### Exercise material
-- Opening Marker --
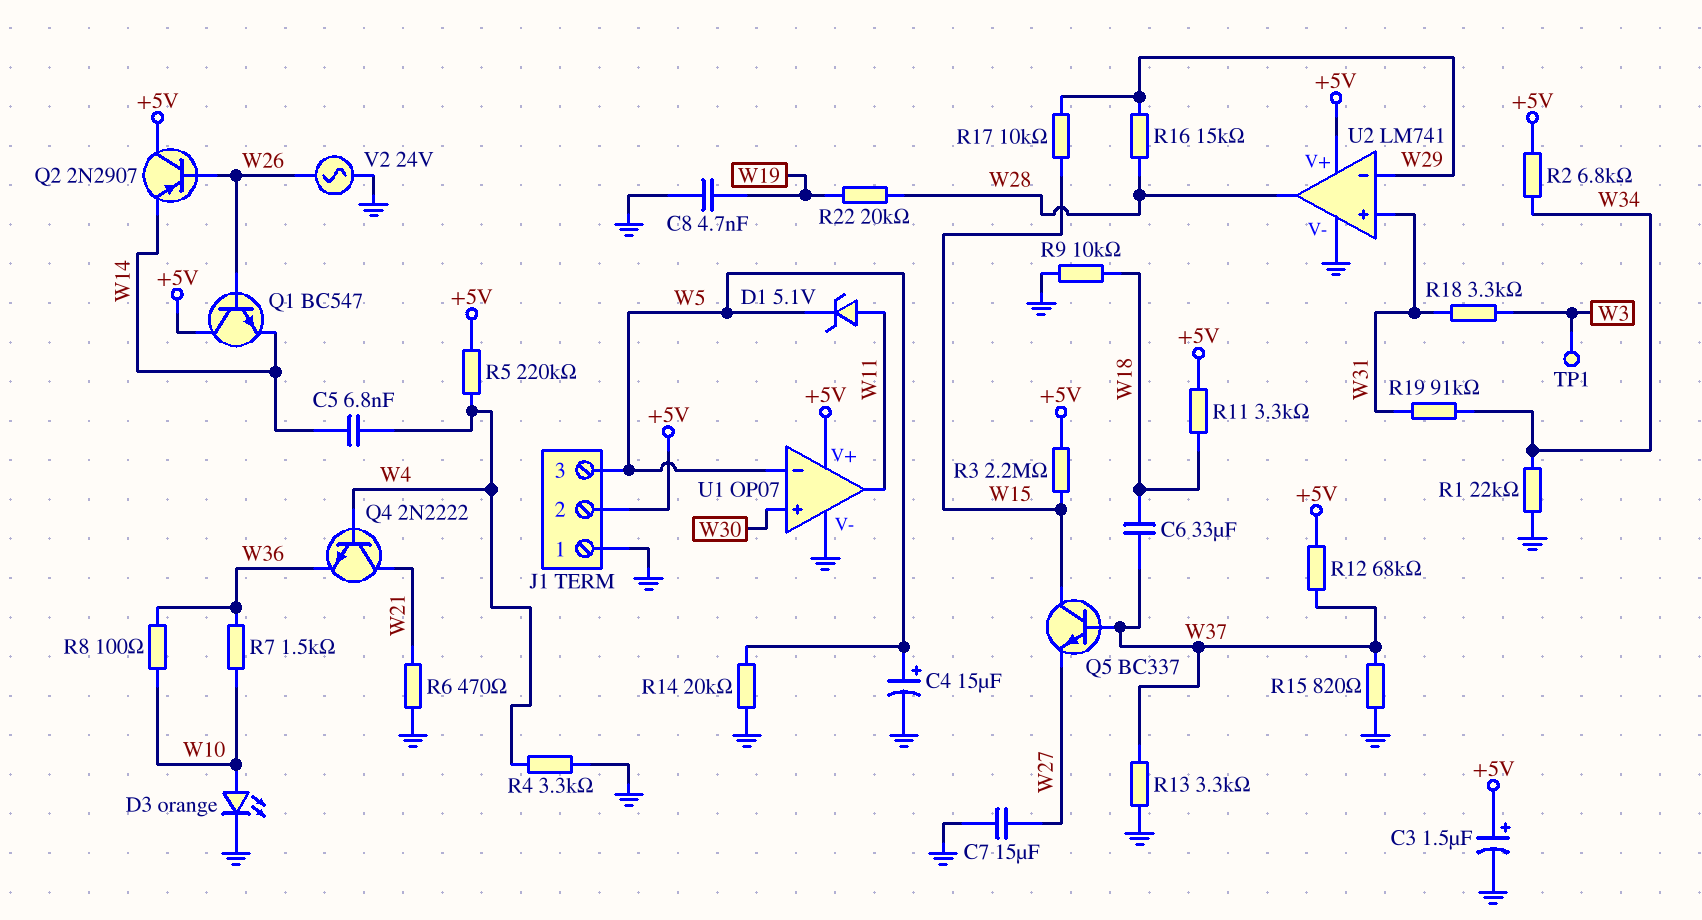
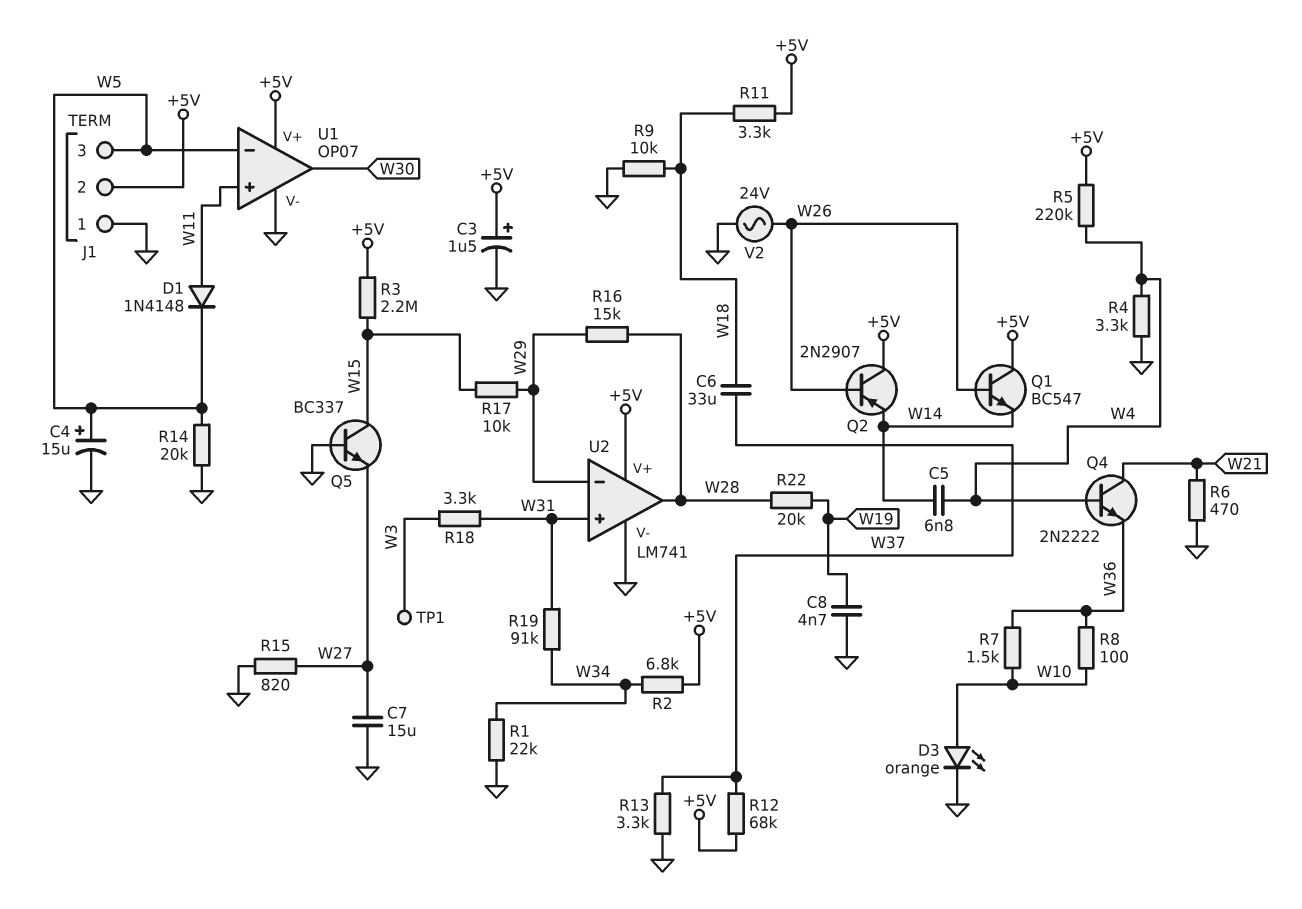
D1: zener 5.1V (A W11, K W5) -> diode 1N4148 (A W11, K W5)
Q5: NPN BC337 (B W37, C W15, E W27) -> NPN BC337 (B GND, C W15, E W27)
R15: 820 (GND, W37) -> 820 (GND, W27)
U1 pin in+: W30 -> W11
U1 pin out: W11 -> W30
-- Closing Marker --
### What to produce
Give back exactly the lines from the one with "R15: 820 (GND, W37) -> 820 (GND, W27)" through the final line of the material, both ends included, and no others.

### Worked solution
R15: 820 (GND, W37) -> 820 (GND, W27)
U1 pin in+: W30 -> W11
U1 pin out: W11 -> W30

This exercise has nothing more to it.